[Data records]
*** Begin section ***

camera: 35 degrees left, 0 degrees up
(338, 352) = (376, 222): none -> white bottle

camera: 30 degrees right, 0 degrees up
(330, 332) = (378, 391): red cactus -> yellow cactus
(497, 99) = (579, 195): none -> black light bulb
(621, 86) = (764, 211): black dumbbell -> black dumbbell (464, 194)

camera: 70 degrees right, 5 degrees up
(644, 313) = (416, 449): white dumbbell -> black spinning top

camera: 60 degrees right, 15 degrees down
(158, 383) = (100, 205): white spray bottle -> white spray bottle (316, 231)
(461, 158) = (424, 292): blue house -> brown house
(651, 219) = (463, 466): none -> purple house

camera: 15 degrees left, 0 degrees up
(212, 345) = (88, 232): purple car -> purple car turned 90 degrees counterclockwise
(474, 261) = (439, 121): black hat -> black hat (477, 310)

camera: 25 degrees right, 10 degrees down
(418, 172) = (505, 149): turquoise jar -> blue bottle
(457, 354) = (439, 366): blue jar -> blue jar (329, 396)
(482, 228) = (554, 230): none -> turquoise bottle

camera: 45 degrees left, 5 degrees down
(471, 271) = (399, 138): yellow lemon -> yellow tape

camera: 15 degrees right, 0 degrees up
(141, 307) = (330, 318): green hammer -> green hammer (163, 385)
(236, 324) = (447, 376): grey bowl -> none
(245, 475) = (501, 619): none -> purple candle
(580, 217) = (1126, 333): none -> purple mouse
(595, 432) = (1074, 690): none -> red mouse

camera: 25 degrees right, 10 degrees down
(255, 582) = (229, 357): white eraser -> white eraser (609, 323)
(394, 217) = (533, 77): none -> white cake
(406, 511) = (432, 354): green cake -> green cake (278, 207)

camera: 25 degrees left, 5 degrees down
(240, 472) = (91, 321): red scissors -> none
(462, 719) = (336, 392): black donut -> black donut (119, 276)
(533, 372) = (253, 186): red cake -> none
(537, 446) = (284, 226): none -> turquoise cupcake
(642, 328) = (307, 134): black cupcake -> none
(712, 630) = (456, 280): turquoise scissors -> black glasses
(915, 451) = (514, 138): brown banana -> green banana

*** End section ***

### TASK TO COMPLETE
A faithful, word-for-word transcription of the data above is required.

### ANSWER AREA
camera: 35 degrees left, 0 degrees up
(338, 352) = (376, 222): none -> white bottle

camera: 30 degrees right, 0 degrees up
(330, 332) = (378, 391): red cactus -> yellow cactus
(497, 99) = (579, 195): none -> black light bulb
(621, 86) = (764, 211): black dumbbell -> black dumbbell (464, 194)

camera: 70 degrees right, 5 degrees up
(644, 313) = (416, 449): white dumbbell -> black spinning top

camera: 60 degrees right, 15 degrees down
(158, 383) = (100, 205): white spray bottle -> white spray bottle (316, 231)
(461, 158) = (424, 292): blue house -> brown house
(651, 219) = (463, 466): none -> purple house

camera: 15 degrees left, 0 degrees up
(212, 345) = (88, 232): purple car -> purple car turned 90 degrees counterclockwise
(474, 261) = (439, 121): black hat -> black hat (477, 310)

camera: 25 degrees right, 10 degrees down
(418, 172) = (505, 149): turquoise jar -> blue bottle
(457, 354) = (439, 366): blue jar -> blue jar (329, 396)
(482, 228) = (554, 230): none -> turquoise bottle

camera: 45 degrees left, 5 degrees down
(471, 271) = (399, 138): yellow lemon -> yellow tape

camera: 15 degrees right, 0 degrees up
(141, 307) = (330, 318): green hammer -> green hammer (163, 385)
(236, 324) = (447, 376): grey bowl -> none
(245, 475) = (501, 619): none -> purple candle
(580, 217) = (1126, 333): none -> purple mouse
(595, 432) = (1074, 690): none -> red mouse

camera: 25 degrees right, 10 degrees down
(255, 582) = (229, 357): white eraser -> white eraser (609, 323)
(394, 217) = (533, 77): none -> white cake
(406, 511) = (432, 354): green cake -> green cake (278, 207)

camera: 25 degrees left, 5 degrees down
(240, 472) = (91, 321): red scissors -> none
(462, 719) = (336, 392): black donut -> black donut (119, 276)
(533, 372) = (253, 186): red cake -> none
(537, 446) = (284, 226): none -> turquoise cupcake
(642, 328) = (307, 134): black cupcake -> none
(712, 630) = (456, 280): turquoise scissors -> black glasses
(915, 451) = (514, 138): brown banana -> green banana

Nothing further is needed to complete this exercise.